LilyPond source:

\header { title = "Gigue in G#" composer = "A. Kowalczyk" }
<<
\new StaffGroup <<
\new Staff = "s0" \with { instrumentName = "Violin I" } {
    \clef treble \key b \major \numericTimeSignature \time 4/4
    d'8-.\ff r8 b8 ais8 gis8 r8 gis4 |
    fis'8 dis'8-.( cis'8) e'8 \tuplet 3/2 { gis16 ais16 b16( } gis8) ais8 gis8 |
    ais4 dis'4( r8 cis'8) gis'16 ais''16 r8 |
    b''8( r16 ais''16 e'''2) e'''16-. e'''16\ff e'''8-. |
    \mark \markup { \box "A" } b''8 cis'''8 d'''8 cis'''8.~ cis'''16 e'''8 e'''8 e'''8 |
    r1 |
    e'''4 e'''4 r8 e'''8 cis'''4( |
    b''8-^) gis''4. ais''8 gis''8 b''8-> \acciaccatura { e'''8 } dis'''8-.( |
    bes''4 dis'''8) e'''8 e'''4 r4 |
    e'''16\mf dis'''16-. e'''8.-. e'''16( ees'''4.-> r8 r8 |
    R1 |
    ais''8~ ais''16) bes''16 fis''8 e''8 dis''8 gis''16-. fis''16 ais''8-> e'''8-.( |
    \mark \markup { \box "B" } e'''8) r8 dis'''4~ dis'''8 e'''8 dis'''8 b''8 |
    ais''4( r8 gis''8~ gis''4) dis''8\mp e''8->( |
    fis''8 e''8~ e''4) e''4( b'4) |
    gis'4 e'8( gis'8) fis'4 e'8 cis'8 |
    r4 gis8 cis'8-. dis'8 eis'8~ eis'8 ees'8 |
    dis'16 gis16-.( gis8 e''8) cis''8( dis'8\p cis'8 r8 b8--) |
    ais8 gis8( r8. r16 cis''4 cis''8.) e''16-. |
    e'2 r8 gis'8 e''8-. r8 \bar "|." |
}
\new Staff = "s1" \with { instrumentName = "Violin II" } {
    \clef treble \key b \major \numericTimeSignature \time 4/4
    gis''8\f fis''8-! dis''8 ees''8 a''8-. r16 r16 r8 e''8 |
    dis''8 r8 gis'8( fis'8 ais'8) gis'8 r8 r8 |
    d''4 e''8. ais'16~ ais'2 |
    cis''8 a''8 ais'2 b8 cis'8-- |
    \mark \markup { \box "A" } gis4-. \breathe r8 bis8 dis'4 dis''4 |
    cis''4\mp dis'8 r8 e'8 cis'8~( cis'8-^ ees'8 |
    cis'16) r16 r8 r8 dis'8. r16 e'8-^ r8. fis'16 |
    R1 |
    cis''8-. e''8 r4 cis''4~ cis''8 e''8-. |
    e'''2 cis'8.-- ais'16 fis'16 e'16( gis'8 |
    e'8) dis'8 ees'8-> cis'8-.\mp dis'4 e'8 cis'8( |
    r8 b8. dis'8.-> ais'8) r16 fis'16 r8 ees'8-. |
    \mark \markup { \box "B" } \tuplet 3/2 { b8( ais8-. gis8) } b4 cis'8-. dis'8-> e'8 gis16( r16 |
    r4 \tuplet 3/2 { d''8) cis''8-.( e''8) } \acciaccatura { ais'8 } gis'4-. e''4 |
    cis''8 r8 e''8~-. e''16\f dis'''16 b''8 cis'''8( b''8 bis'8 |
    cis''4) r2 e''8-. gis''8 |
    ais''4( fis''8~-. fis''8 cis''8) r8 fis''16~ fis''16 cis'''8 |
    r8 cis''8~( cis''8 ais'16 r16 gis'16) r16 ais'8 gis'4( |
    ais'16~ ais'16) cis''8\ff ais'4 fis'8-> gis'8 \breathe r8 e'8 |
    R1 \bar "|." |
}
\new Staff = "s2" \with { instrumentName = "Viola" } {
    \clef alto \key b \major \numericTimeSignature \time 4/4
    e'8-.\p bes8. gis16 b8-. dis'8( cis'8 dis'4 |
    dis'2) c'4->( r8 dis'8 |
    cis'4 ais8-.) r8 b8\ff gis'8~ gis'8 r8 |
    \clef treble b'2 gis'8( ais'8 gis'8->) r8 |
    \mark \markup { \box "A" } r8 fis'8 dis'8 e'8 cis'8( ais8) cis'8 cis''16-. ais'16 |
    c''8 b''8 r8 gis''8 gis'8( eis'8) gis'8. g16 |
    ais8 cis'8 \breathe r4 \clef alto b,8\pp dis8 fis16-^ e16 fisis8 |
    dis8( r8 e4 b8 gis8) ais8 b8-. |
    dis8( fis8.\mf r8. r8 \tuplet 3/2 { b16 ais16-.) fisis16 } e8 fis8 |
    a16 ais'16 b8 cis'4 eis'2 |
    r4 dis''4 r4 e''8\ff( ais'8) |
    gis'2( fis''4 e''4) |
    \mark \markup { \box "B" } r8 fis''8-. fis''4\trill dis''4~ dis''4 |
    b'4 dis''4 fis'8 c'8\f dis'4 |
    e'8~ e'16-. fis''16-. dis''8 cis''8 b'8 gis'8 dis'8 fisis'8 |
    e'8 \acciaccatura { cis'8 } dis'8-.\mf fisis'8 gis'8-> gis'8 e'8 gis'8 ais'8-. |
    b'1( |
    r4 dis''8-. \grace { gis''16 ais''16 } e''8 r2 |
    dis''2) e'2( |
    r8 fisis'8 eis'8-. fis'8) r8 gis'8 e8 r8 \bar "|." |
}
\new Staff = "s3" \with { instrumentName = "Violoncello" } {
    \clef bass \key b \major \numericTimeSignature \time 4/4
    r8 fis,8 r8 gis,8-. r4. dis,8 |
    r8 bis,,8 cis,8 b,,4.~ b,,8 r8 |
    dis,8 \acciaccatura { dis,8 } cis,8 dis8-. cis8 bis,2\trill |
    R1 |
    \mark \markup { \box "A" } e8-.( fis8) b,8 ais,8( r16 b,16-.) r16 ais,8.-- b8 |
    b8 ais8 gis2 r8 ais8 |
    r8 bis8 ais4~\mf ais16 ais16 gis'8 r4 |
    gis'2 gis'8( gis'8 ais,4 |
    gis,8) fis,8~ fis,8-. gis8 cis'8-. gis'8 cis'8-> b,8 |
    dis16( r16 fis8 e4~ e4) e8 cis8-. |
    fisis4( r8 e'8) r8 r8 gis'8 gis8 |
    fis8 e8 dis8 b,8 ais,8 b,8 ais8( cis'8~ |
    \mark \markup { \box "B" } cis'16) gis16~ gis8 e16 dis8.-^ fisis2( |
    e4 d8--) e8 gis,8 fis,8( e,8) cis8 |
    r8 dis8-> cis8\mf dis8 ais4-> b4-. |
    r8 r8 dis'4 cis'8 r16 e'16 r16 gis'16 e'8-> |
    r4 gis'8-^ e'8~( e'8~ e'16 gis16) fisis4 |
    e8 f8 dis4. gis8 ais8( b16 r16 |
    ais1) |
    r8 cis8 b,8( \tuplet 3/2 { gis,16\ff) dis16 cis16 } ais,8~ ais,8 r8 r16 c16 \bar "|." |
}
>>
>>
━━━━━━━━━━━━━━━━
**Problem statement**
Pick out each line above that contains the word "breathe".

**Written response**
    \mark \markup { \box "A" } gis4-. \breathe r8 bis8 dis'4 dis''4 |
    ais'16~ ais'16) cis''8\ff ais'4 fis'8-> gis'8 \breathe r8 e'8 |
    ais8 cis'8 \breathe r4 \clef alto b,8\pp dis8 fis16-^ e16 fisis8 |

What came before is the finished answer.